■ Problem:
Throughout the listing below, copy each line containing "spoon".

■ Supplied material:
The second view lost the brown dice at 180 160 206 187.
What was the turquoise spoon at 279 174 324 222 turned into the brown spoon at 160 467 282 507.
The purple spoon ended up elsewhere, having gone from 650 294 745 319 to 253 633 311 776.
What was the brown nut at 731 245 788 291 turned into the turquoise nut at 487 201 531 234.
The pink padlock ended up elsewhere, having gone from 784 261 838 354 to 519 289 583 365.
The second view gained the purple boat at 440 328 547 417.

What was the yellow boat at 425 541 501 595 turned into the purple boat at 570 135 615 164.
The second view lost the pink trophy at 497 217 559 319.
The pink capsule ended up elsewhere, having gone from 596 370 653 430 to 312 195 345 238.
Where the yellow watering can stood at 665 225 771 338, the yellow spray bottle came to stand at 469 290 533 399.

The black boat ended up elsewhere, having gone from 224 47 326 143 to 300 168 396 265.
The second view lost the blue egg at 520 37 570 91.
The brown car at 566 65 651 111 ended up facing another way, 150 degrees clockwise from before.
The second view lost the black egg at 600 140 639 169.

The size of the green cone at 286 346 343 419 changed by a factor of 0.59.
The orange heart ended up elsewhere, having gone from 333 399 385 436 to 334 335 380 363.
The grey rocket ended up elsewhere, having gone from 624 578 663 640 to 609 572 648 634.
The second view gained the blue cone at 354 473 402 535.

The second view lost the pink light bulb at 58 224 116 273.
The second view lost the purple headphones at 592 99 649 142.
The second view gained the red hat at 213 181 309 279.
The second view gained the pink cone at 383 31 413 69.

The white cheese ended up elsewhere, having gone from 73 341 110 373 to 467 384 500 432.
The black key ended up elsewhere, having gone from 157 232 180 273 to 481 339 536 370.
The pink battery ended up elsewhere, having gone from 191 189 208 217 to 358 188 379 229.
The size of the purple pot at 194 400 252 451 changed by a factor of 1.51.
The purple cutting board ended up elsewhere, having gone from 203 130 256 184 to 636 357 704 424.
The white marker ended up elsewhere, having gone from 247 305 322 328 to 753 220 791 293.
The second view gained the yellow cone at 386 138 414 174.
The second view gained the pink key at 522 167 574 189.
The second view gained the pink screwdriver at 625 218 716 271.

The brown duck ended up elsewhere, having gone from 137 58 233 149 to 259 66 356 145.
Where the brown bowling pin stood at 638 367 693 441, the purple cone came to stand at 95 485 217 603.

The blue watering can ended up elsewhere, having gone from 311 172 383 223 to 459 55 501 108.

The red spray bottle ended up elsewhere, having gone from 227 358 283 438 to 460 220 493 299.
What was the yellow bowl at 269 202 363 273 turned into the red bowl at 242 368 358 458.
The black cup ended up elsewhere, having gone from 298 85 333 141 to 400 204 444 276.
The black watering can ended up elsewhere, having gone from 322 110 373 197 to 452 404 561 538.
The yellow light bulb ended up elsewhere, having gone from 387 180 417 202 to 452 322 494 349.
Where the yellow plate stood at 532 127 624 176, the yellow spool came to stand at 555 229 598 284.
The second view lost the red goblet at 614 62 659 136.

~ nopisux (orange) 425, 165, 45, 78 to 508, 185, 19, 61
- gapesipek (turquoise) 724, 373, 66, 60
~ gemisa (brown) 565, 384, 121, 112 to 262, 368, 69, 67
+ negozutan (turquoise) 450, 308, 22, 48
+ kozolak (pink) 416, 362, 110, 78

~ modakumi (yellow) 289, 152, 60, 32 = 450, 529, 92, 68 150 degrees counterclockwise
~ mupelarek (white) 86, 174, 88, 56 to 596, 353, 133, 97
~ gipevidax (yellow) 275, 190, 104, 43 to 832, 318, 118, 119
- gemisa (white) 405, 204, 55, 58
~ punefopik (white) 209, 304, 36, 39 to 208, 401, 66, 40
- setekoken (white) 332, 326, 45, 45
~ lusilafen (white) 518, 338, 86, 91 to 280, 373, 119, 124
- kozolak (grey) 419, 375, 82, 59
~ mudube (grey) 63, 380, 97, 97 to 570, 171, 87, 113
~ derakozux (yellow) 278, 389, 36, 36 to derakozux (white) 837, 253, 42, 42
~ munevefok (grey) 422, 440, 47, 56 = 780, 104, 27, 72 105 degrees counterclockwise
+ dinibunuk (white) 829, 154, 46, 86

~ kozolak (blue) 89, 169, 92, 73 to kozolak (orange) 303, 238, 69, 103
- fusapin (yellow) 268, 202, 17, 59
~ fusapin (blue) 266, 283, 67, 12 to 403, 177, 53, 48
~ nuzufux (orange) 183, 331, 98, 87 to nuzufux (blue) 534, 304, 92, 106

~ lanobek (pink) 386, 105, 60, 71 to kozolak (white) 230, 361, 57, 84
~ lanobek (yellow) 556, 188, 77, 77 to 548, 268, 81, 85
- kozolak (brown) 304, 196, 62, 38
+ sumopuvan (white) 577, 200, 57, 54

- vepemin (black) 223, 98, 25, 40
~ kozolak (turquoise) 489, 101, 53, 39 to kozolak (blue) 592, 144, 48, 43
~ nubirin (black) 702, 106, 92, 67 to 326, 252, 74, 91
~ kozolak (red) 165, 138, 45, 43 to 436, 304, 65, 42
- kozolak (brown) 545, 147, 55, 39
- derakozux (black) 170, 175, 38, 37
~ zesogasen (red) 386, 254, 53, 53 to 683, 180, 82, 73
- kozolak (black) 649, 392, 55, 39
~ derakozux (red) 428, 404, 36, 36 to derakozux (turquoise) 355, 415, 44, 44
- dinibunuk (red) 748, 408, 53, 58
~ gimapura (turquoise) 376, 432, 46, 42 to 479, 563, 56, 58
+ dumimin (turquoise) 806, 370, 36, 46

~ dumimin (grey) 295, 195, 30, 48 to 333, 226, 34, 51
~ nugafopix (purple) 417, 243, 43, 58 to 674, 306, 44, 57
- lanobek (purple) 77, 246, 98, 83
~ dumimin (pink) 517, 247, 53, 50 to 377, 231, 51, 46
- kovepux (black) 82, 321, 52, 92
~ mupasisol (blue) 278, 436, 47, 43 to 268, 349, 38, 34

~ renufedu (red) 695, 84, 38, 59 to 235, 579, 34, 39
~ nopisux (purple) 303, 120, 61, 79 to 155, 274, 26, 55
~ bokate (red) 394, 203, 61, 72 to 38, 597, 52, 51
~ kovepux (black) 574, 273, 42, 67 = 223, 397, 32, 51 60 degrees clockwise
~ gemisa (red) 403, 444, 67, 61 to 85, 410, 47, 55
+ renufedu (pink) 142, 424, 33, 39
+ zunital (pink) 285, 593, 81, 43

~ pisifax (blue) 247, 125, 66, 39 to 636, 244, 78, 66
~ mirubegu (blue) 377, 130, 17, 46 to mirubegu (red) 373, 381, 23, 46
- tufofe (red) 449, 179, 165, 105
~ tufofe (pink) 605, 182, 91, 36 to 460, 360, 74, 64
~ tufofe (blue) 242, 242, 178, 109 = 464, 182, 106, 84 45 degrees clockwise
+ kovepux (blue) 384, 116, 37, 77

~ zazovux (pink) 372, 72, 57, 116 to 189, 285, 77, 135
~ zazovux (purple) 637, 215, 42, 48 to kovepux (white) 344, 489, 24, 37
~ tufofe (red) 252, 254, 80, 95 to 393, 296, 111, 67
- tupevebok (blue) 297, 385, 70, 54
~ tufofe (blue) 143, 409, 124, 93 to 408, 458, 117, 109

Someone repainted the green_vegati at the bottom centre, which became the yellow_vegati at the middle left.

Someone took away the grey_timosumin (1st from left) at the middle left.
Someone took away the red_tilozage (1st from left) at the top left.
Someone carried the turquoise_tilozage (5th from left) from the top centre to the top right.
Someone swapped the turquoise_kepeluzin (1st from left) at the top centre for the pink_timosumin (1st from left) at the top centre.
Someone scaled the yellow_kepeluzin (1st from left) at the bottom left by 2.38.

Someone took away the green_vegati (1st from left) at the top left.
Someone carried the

■ Solution:
What was the turquoise spoon at 279 174 324 222 turned into the brown spoon at 160 467 282 507.
The purple spoon ended up elsewhere, having gone from 650 294 745 319 to 253 633 311 776.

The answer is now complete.